● Assignment:
Exact reproduction is required for the lines below starting at the line with "[(506,133),(502,155),(509,156),(510,148),(514,134),(506,133)]" and ending at the line with "[(110,189),(105,176),(92,181),(97,195),(98,195),(110,189)]", both included. No other lines, and no pictures.

● Data under study:
+===+

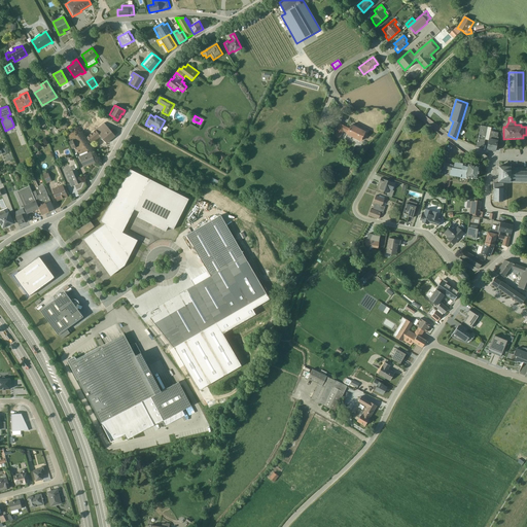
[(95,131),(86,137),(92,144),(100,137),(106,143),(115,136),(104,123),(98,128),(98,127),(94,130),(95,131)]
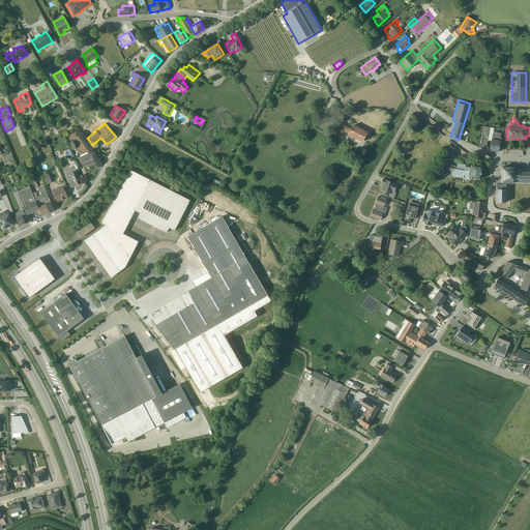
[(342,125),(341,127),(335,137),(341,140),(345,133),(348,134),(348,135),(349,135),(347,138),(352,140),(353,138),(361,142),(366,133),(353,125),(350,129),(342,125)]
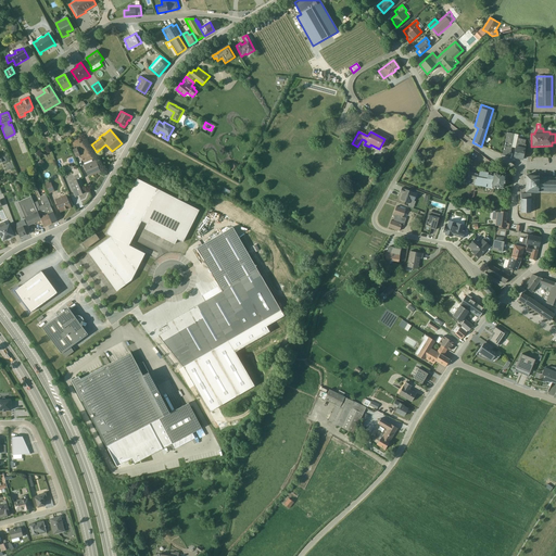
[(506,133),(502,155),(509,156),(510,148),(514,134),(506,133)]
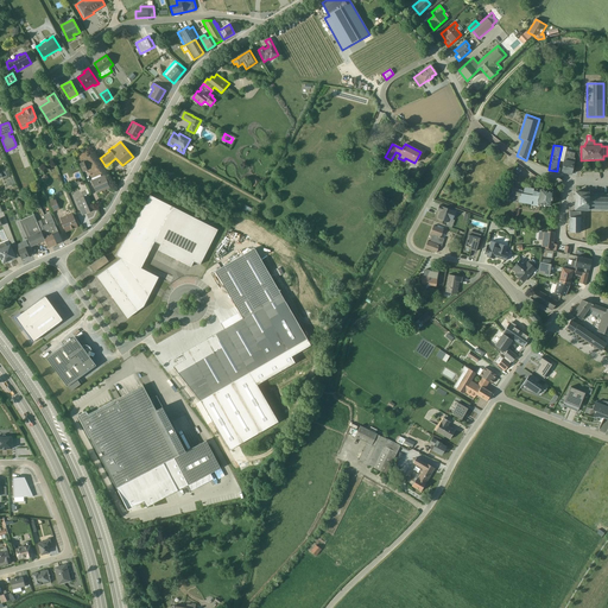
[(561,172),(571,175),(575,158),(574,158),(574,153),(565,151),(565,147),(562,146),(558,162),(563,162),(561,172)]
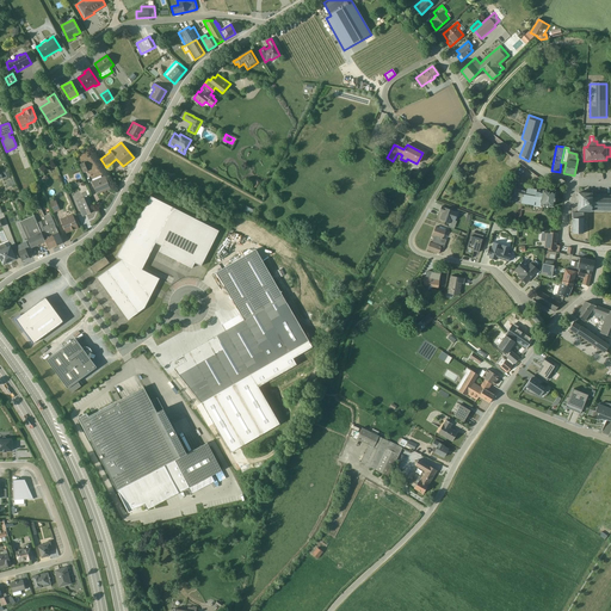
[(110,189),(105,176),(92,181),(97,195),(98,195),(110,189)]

+===+

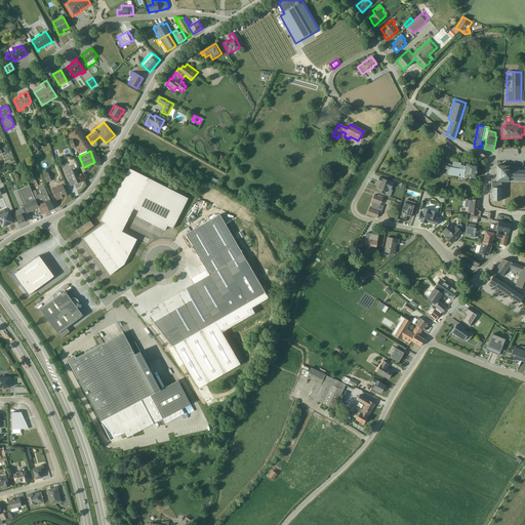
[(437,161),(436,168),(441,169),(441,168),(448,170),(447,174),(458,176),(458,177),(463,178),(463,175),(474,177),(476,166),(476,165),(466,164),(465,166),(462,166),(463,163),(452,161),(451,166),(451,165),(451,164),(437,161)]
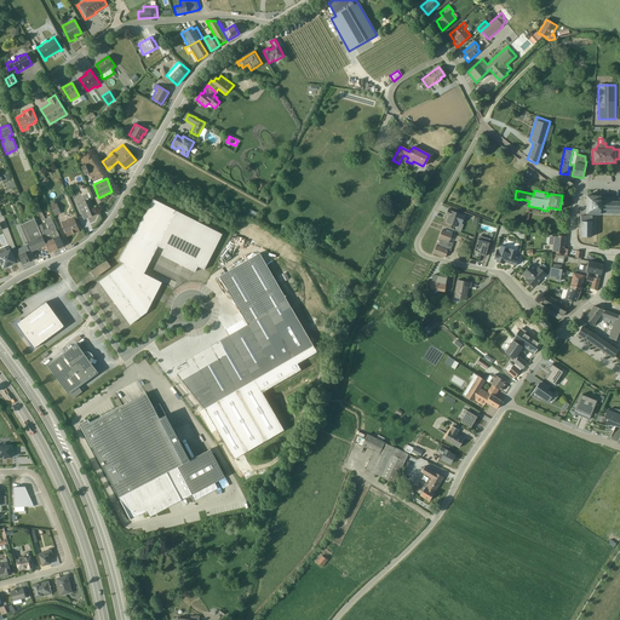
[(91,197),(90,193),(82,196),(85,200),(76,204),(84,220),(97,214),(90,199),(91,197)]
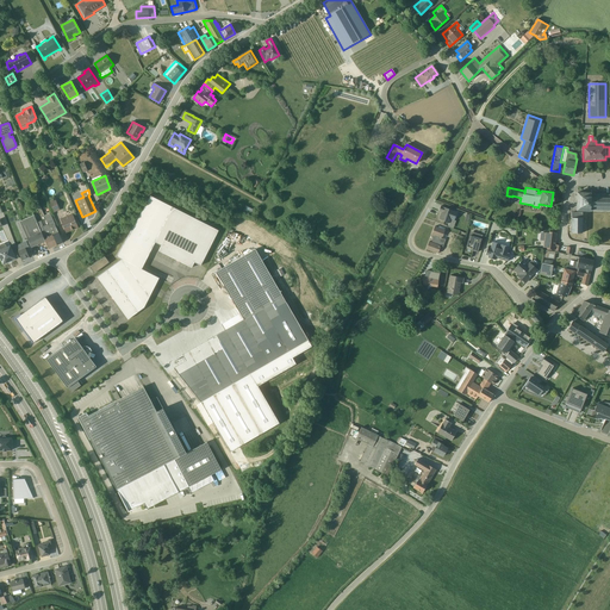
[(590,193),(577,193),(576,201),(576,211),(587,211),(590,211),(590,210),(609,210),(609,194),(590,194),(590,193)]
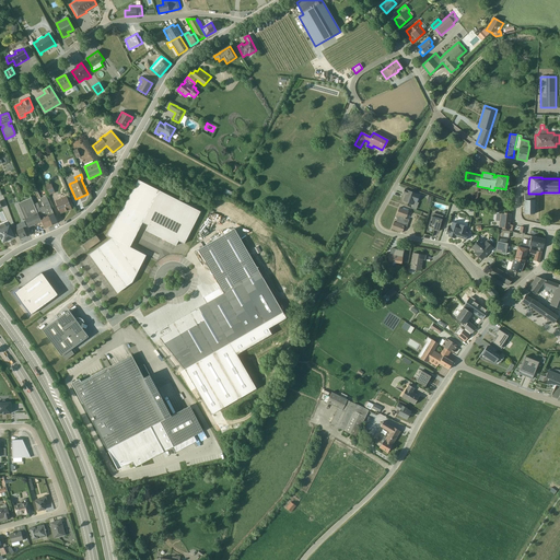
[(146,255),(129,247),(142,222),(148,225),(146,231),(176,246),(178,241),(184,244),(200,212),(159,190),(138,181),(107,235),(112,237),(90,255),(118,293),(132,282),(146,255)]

+===+

● Answer space:
[(506,133),(502,155),(509,156),(510,148),(514,134),(506,133)]
[(561,172),(571,175),(575,158),(574,158),(574,153),(565,151),(565,147),(562,146),(558,162),(563,162),(561,172)]
[(110,189),(105,176),(92,181),(97,195),(98,195),(110,189)]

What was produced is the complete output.